ACTIVITY:
Among the lines below, tally those holding the string "pink" and give the total only.

Top of DATA SHOWN

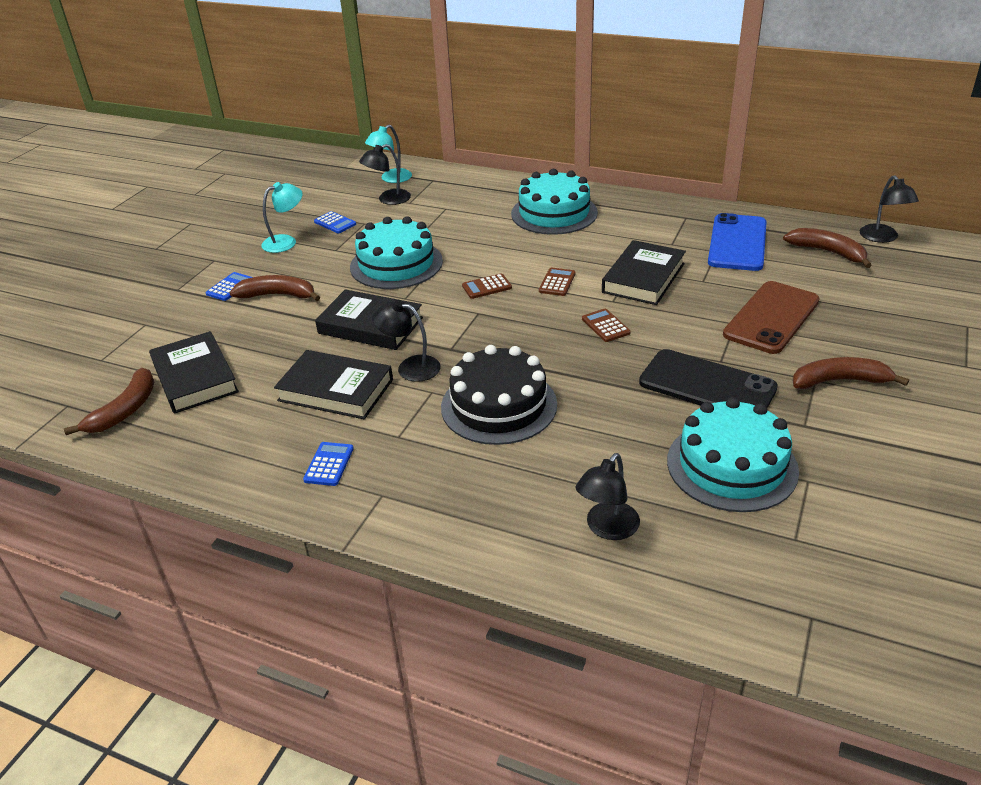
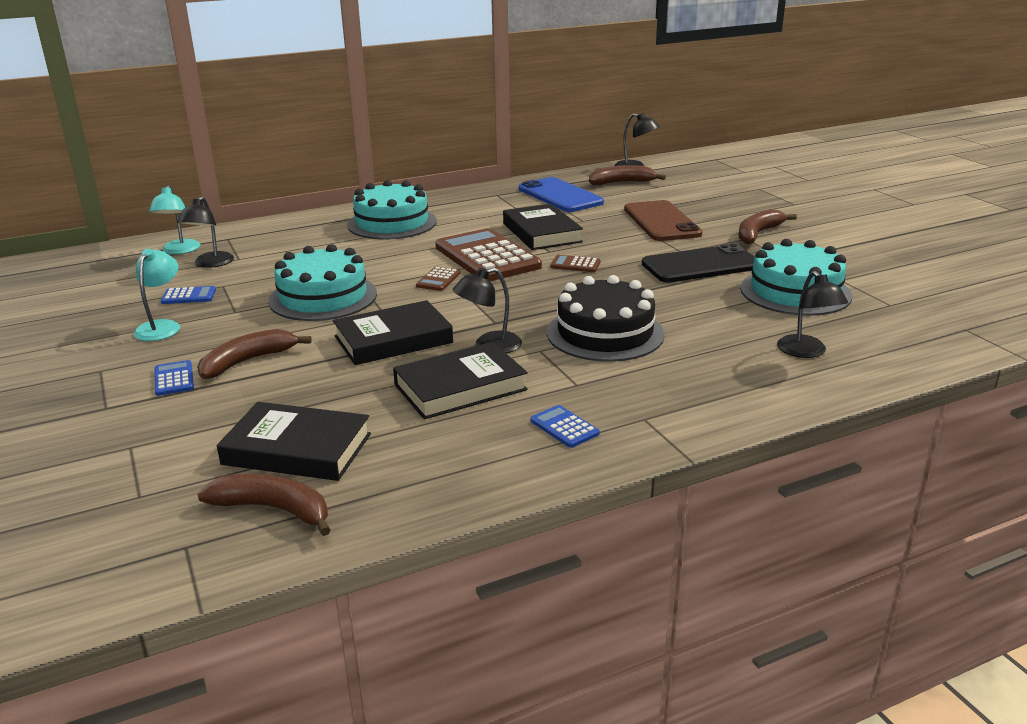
camera: 50 degrees left, 10 degrees down
(125, 410) = (274, 509): brown banana -> brown banana turned 45 degrees counterclockwise
(557, 282) = (487, 257): brown calculator -> brown calculator, size x2.40

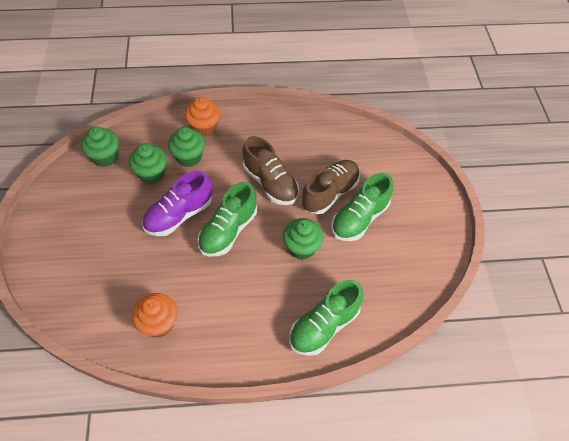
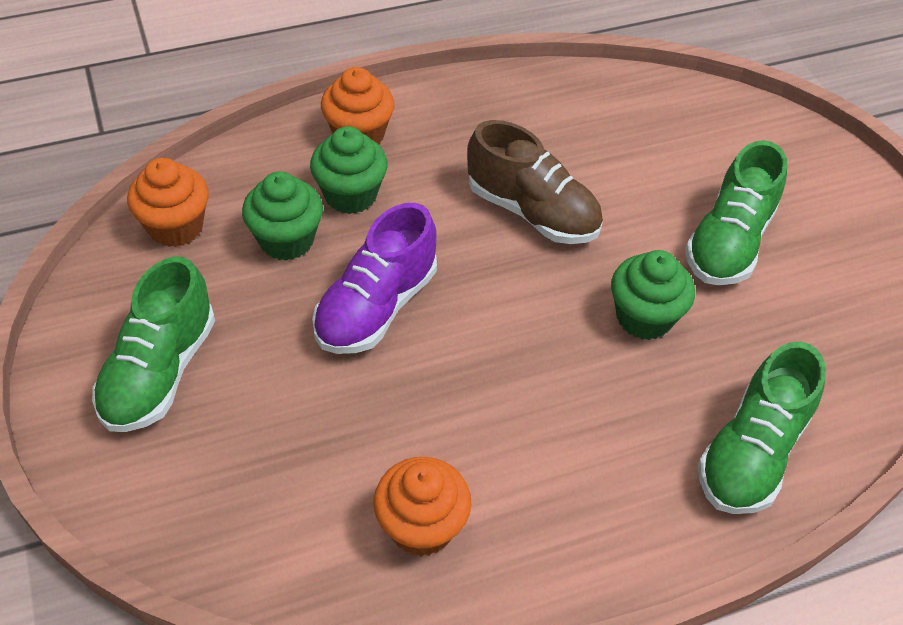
camera: 15 degrees left, 5 degrees down
(105, 157) = (176, 227): green cupcake -> orange cupcake
(228, 231) = (488, 316): green shoe -> green shoe (160, 372)
(330, 193) = (653, 208): brown shoe -> none

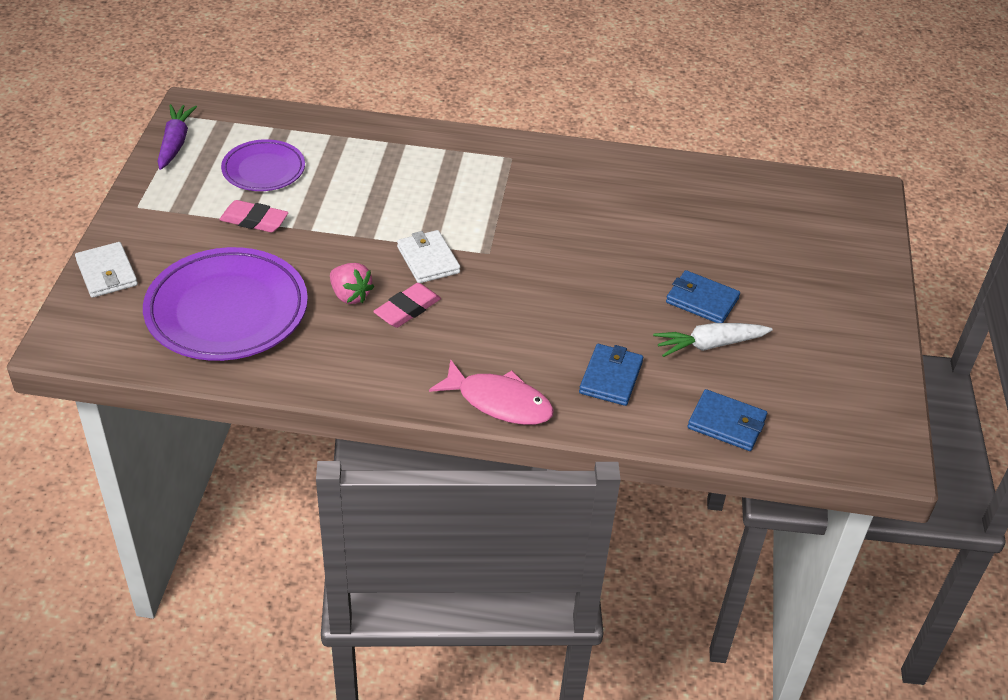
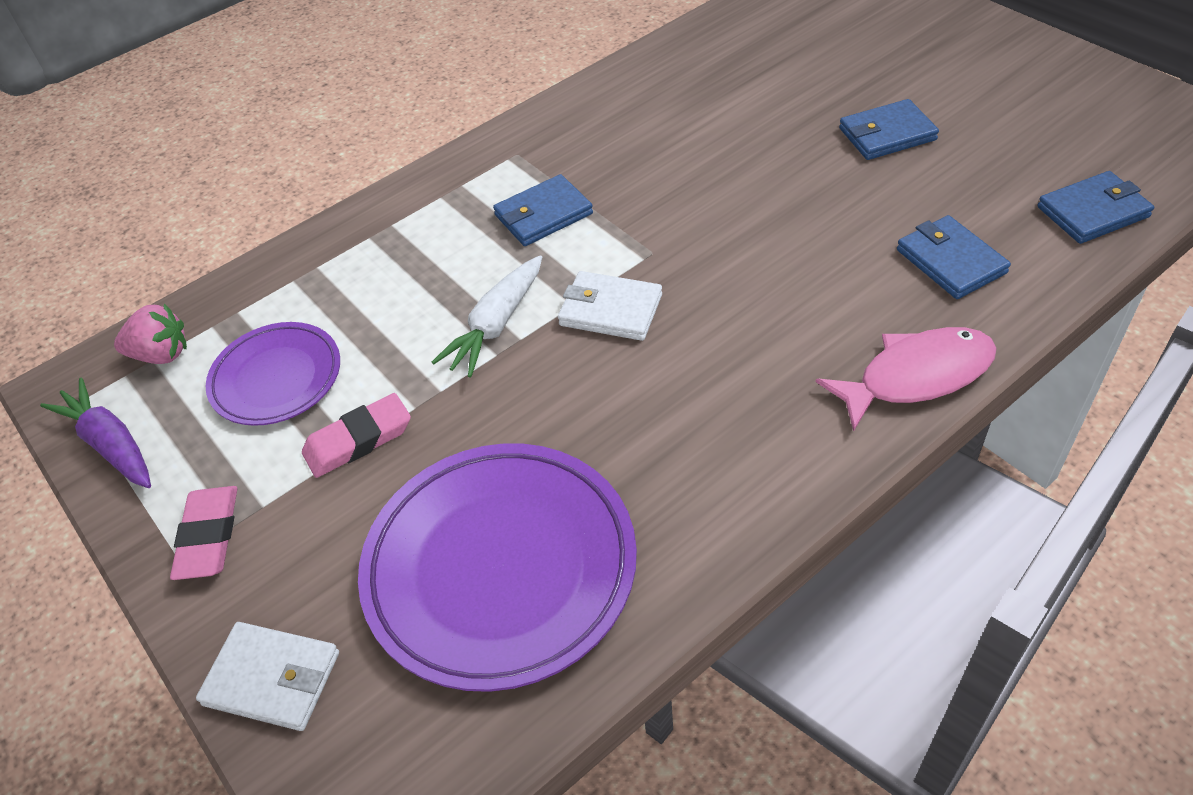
camera: 40 degrees left, 5 degrees up
(350, 295) = (600, 417): pink strawberry -> pink strawberry (161, 354)
(407, 309) = (679, 375): pink eraser -> pink eraser (209, 536)
(474, 195) = (543, 215): none -> blue wallet
(709, 345) = (960, 163): white carrot -> white carrot (496, 325)

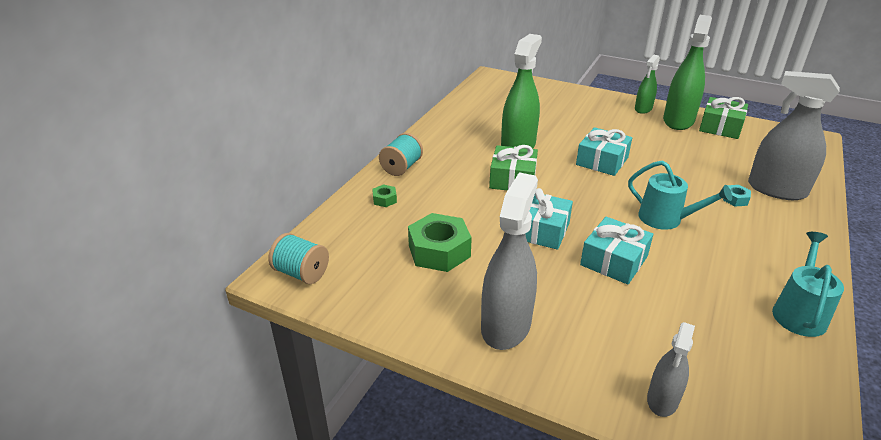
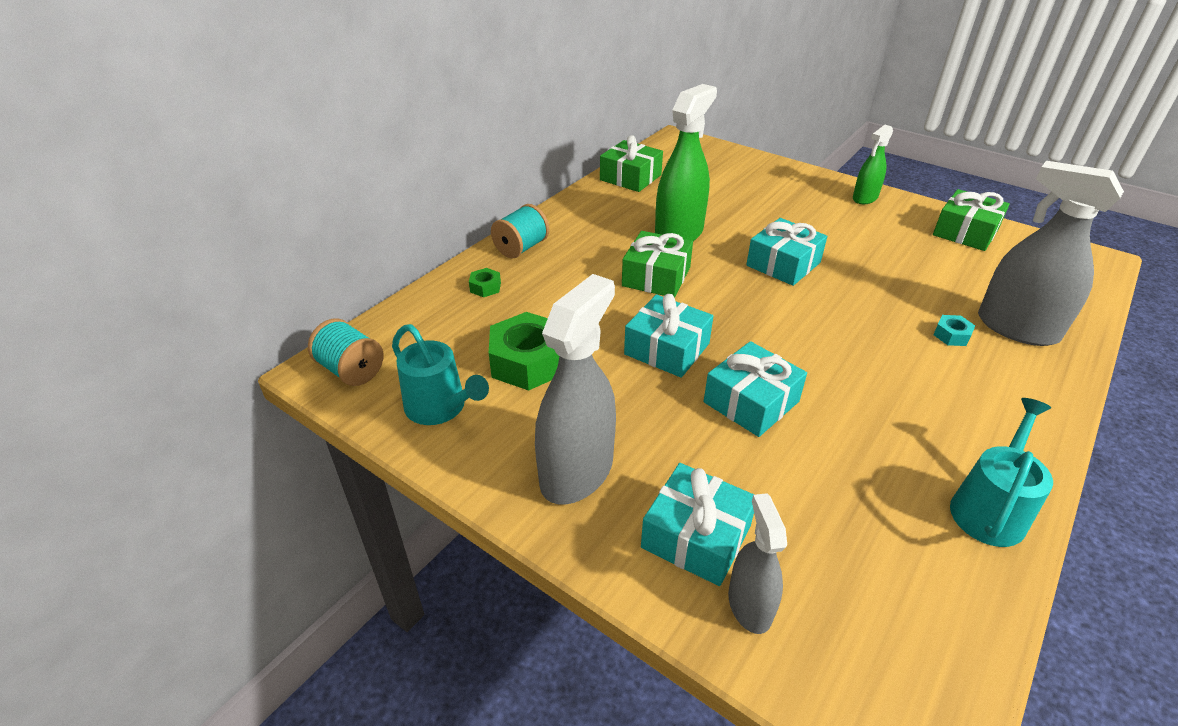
camera: 10 degrees right, 5 degrees up
(466, 107) = (630, 177): none -> green gift
(608, 358) = (696, 536): none -> turquoise gift
(662, 400) = (749, 605): grey spray bottle -> grey spray bottle turned 135 degrees clockwise
(665, 219) = (843, 352): turquoise watering can -> turquoise watering can (440, 408)
(678, 120) = (908, 218): green spray bottle -> none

Bottom of DATA SHOWN

RESULT FOR THIS EXERCISE:
2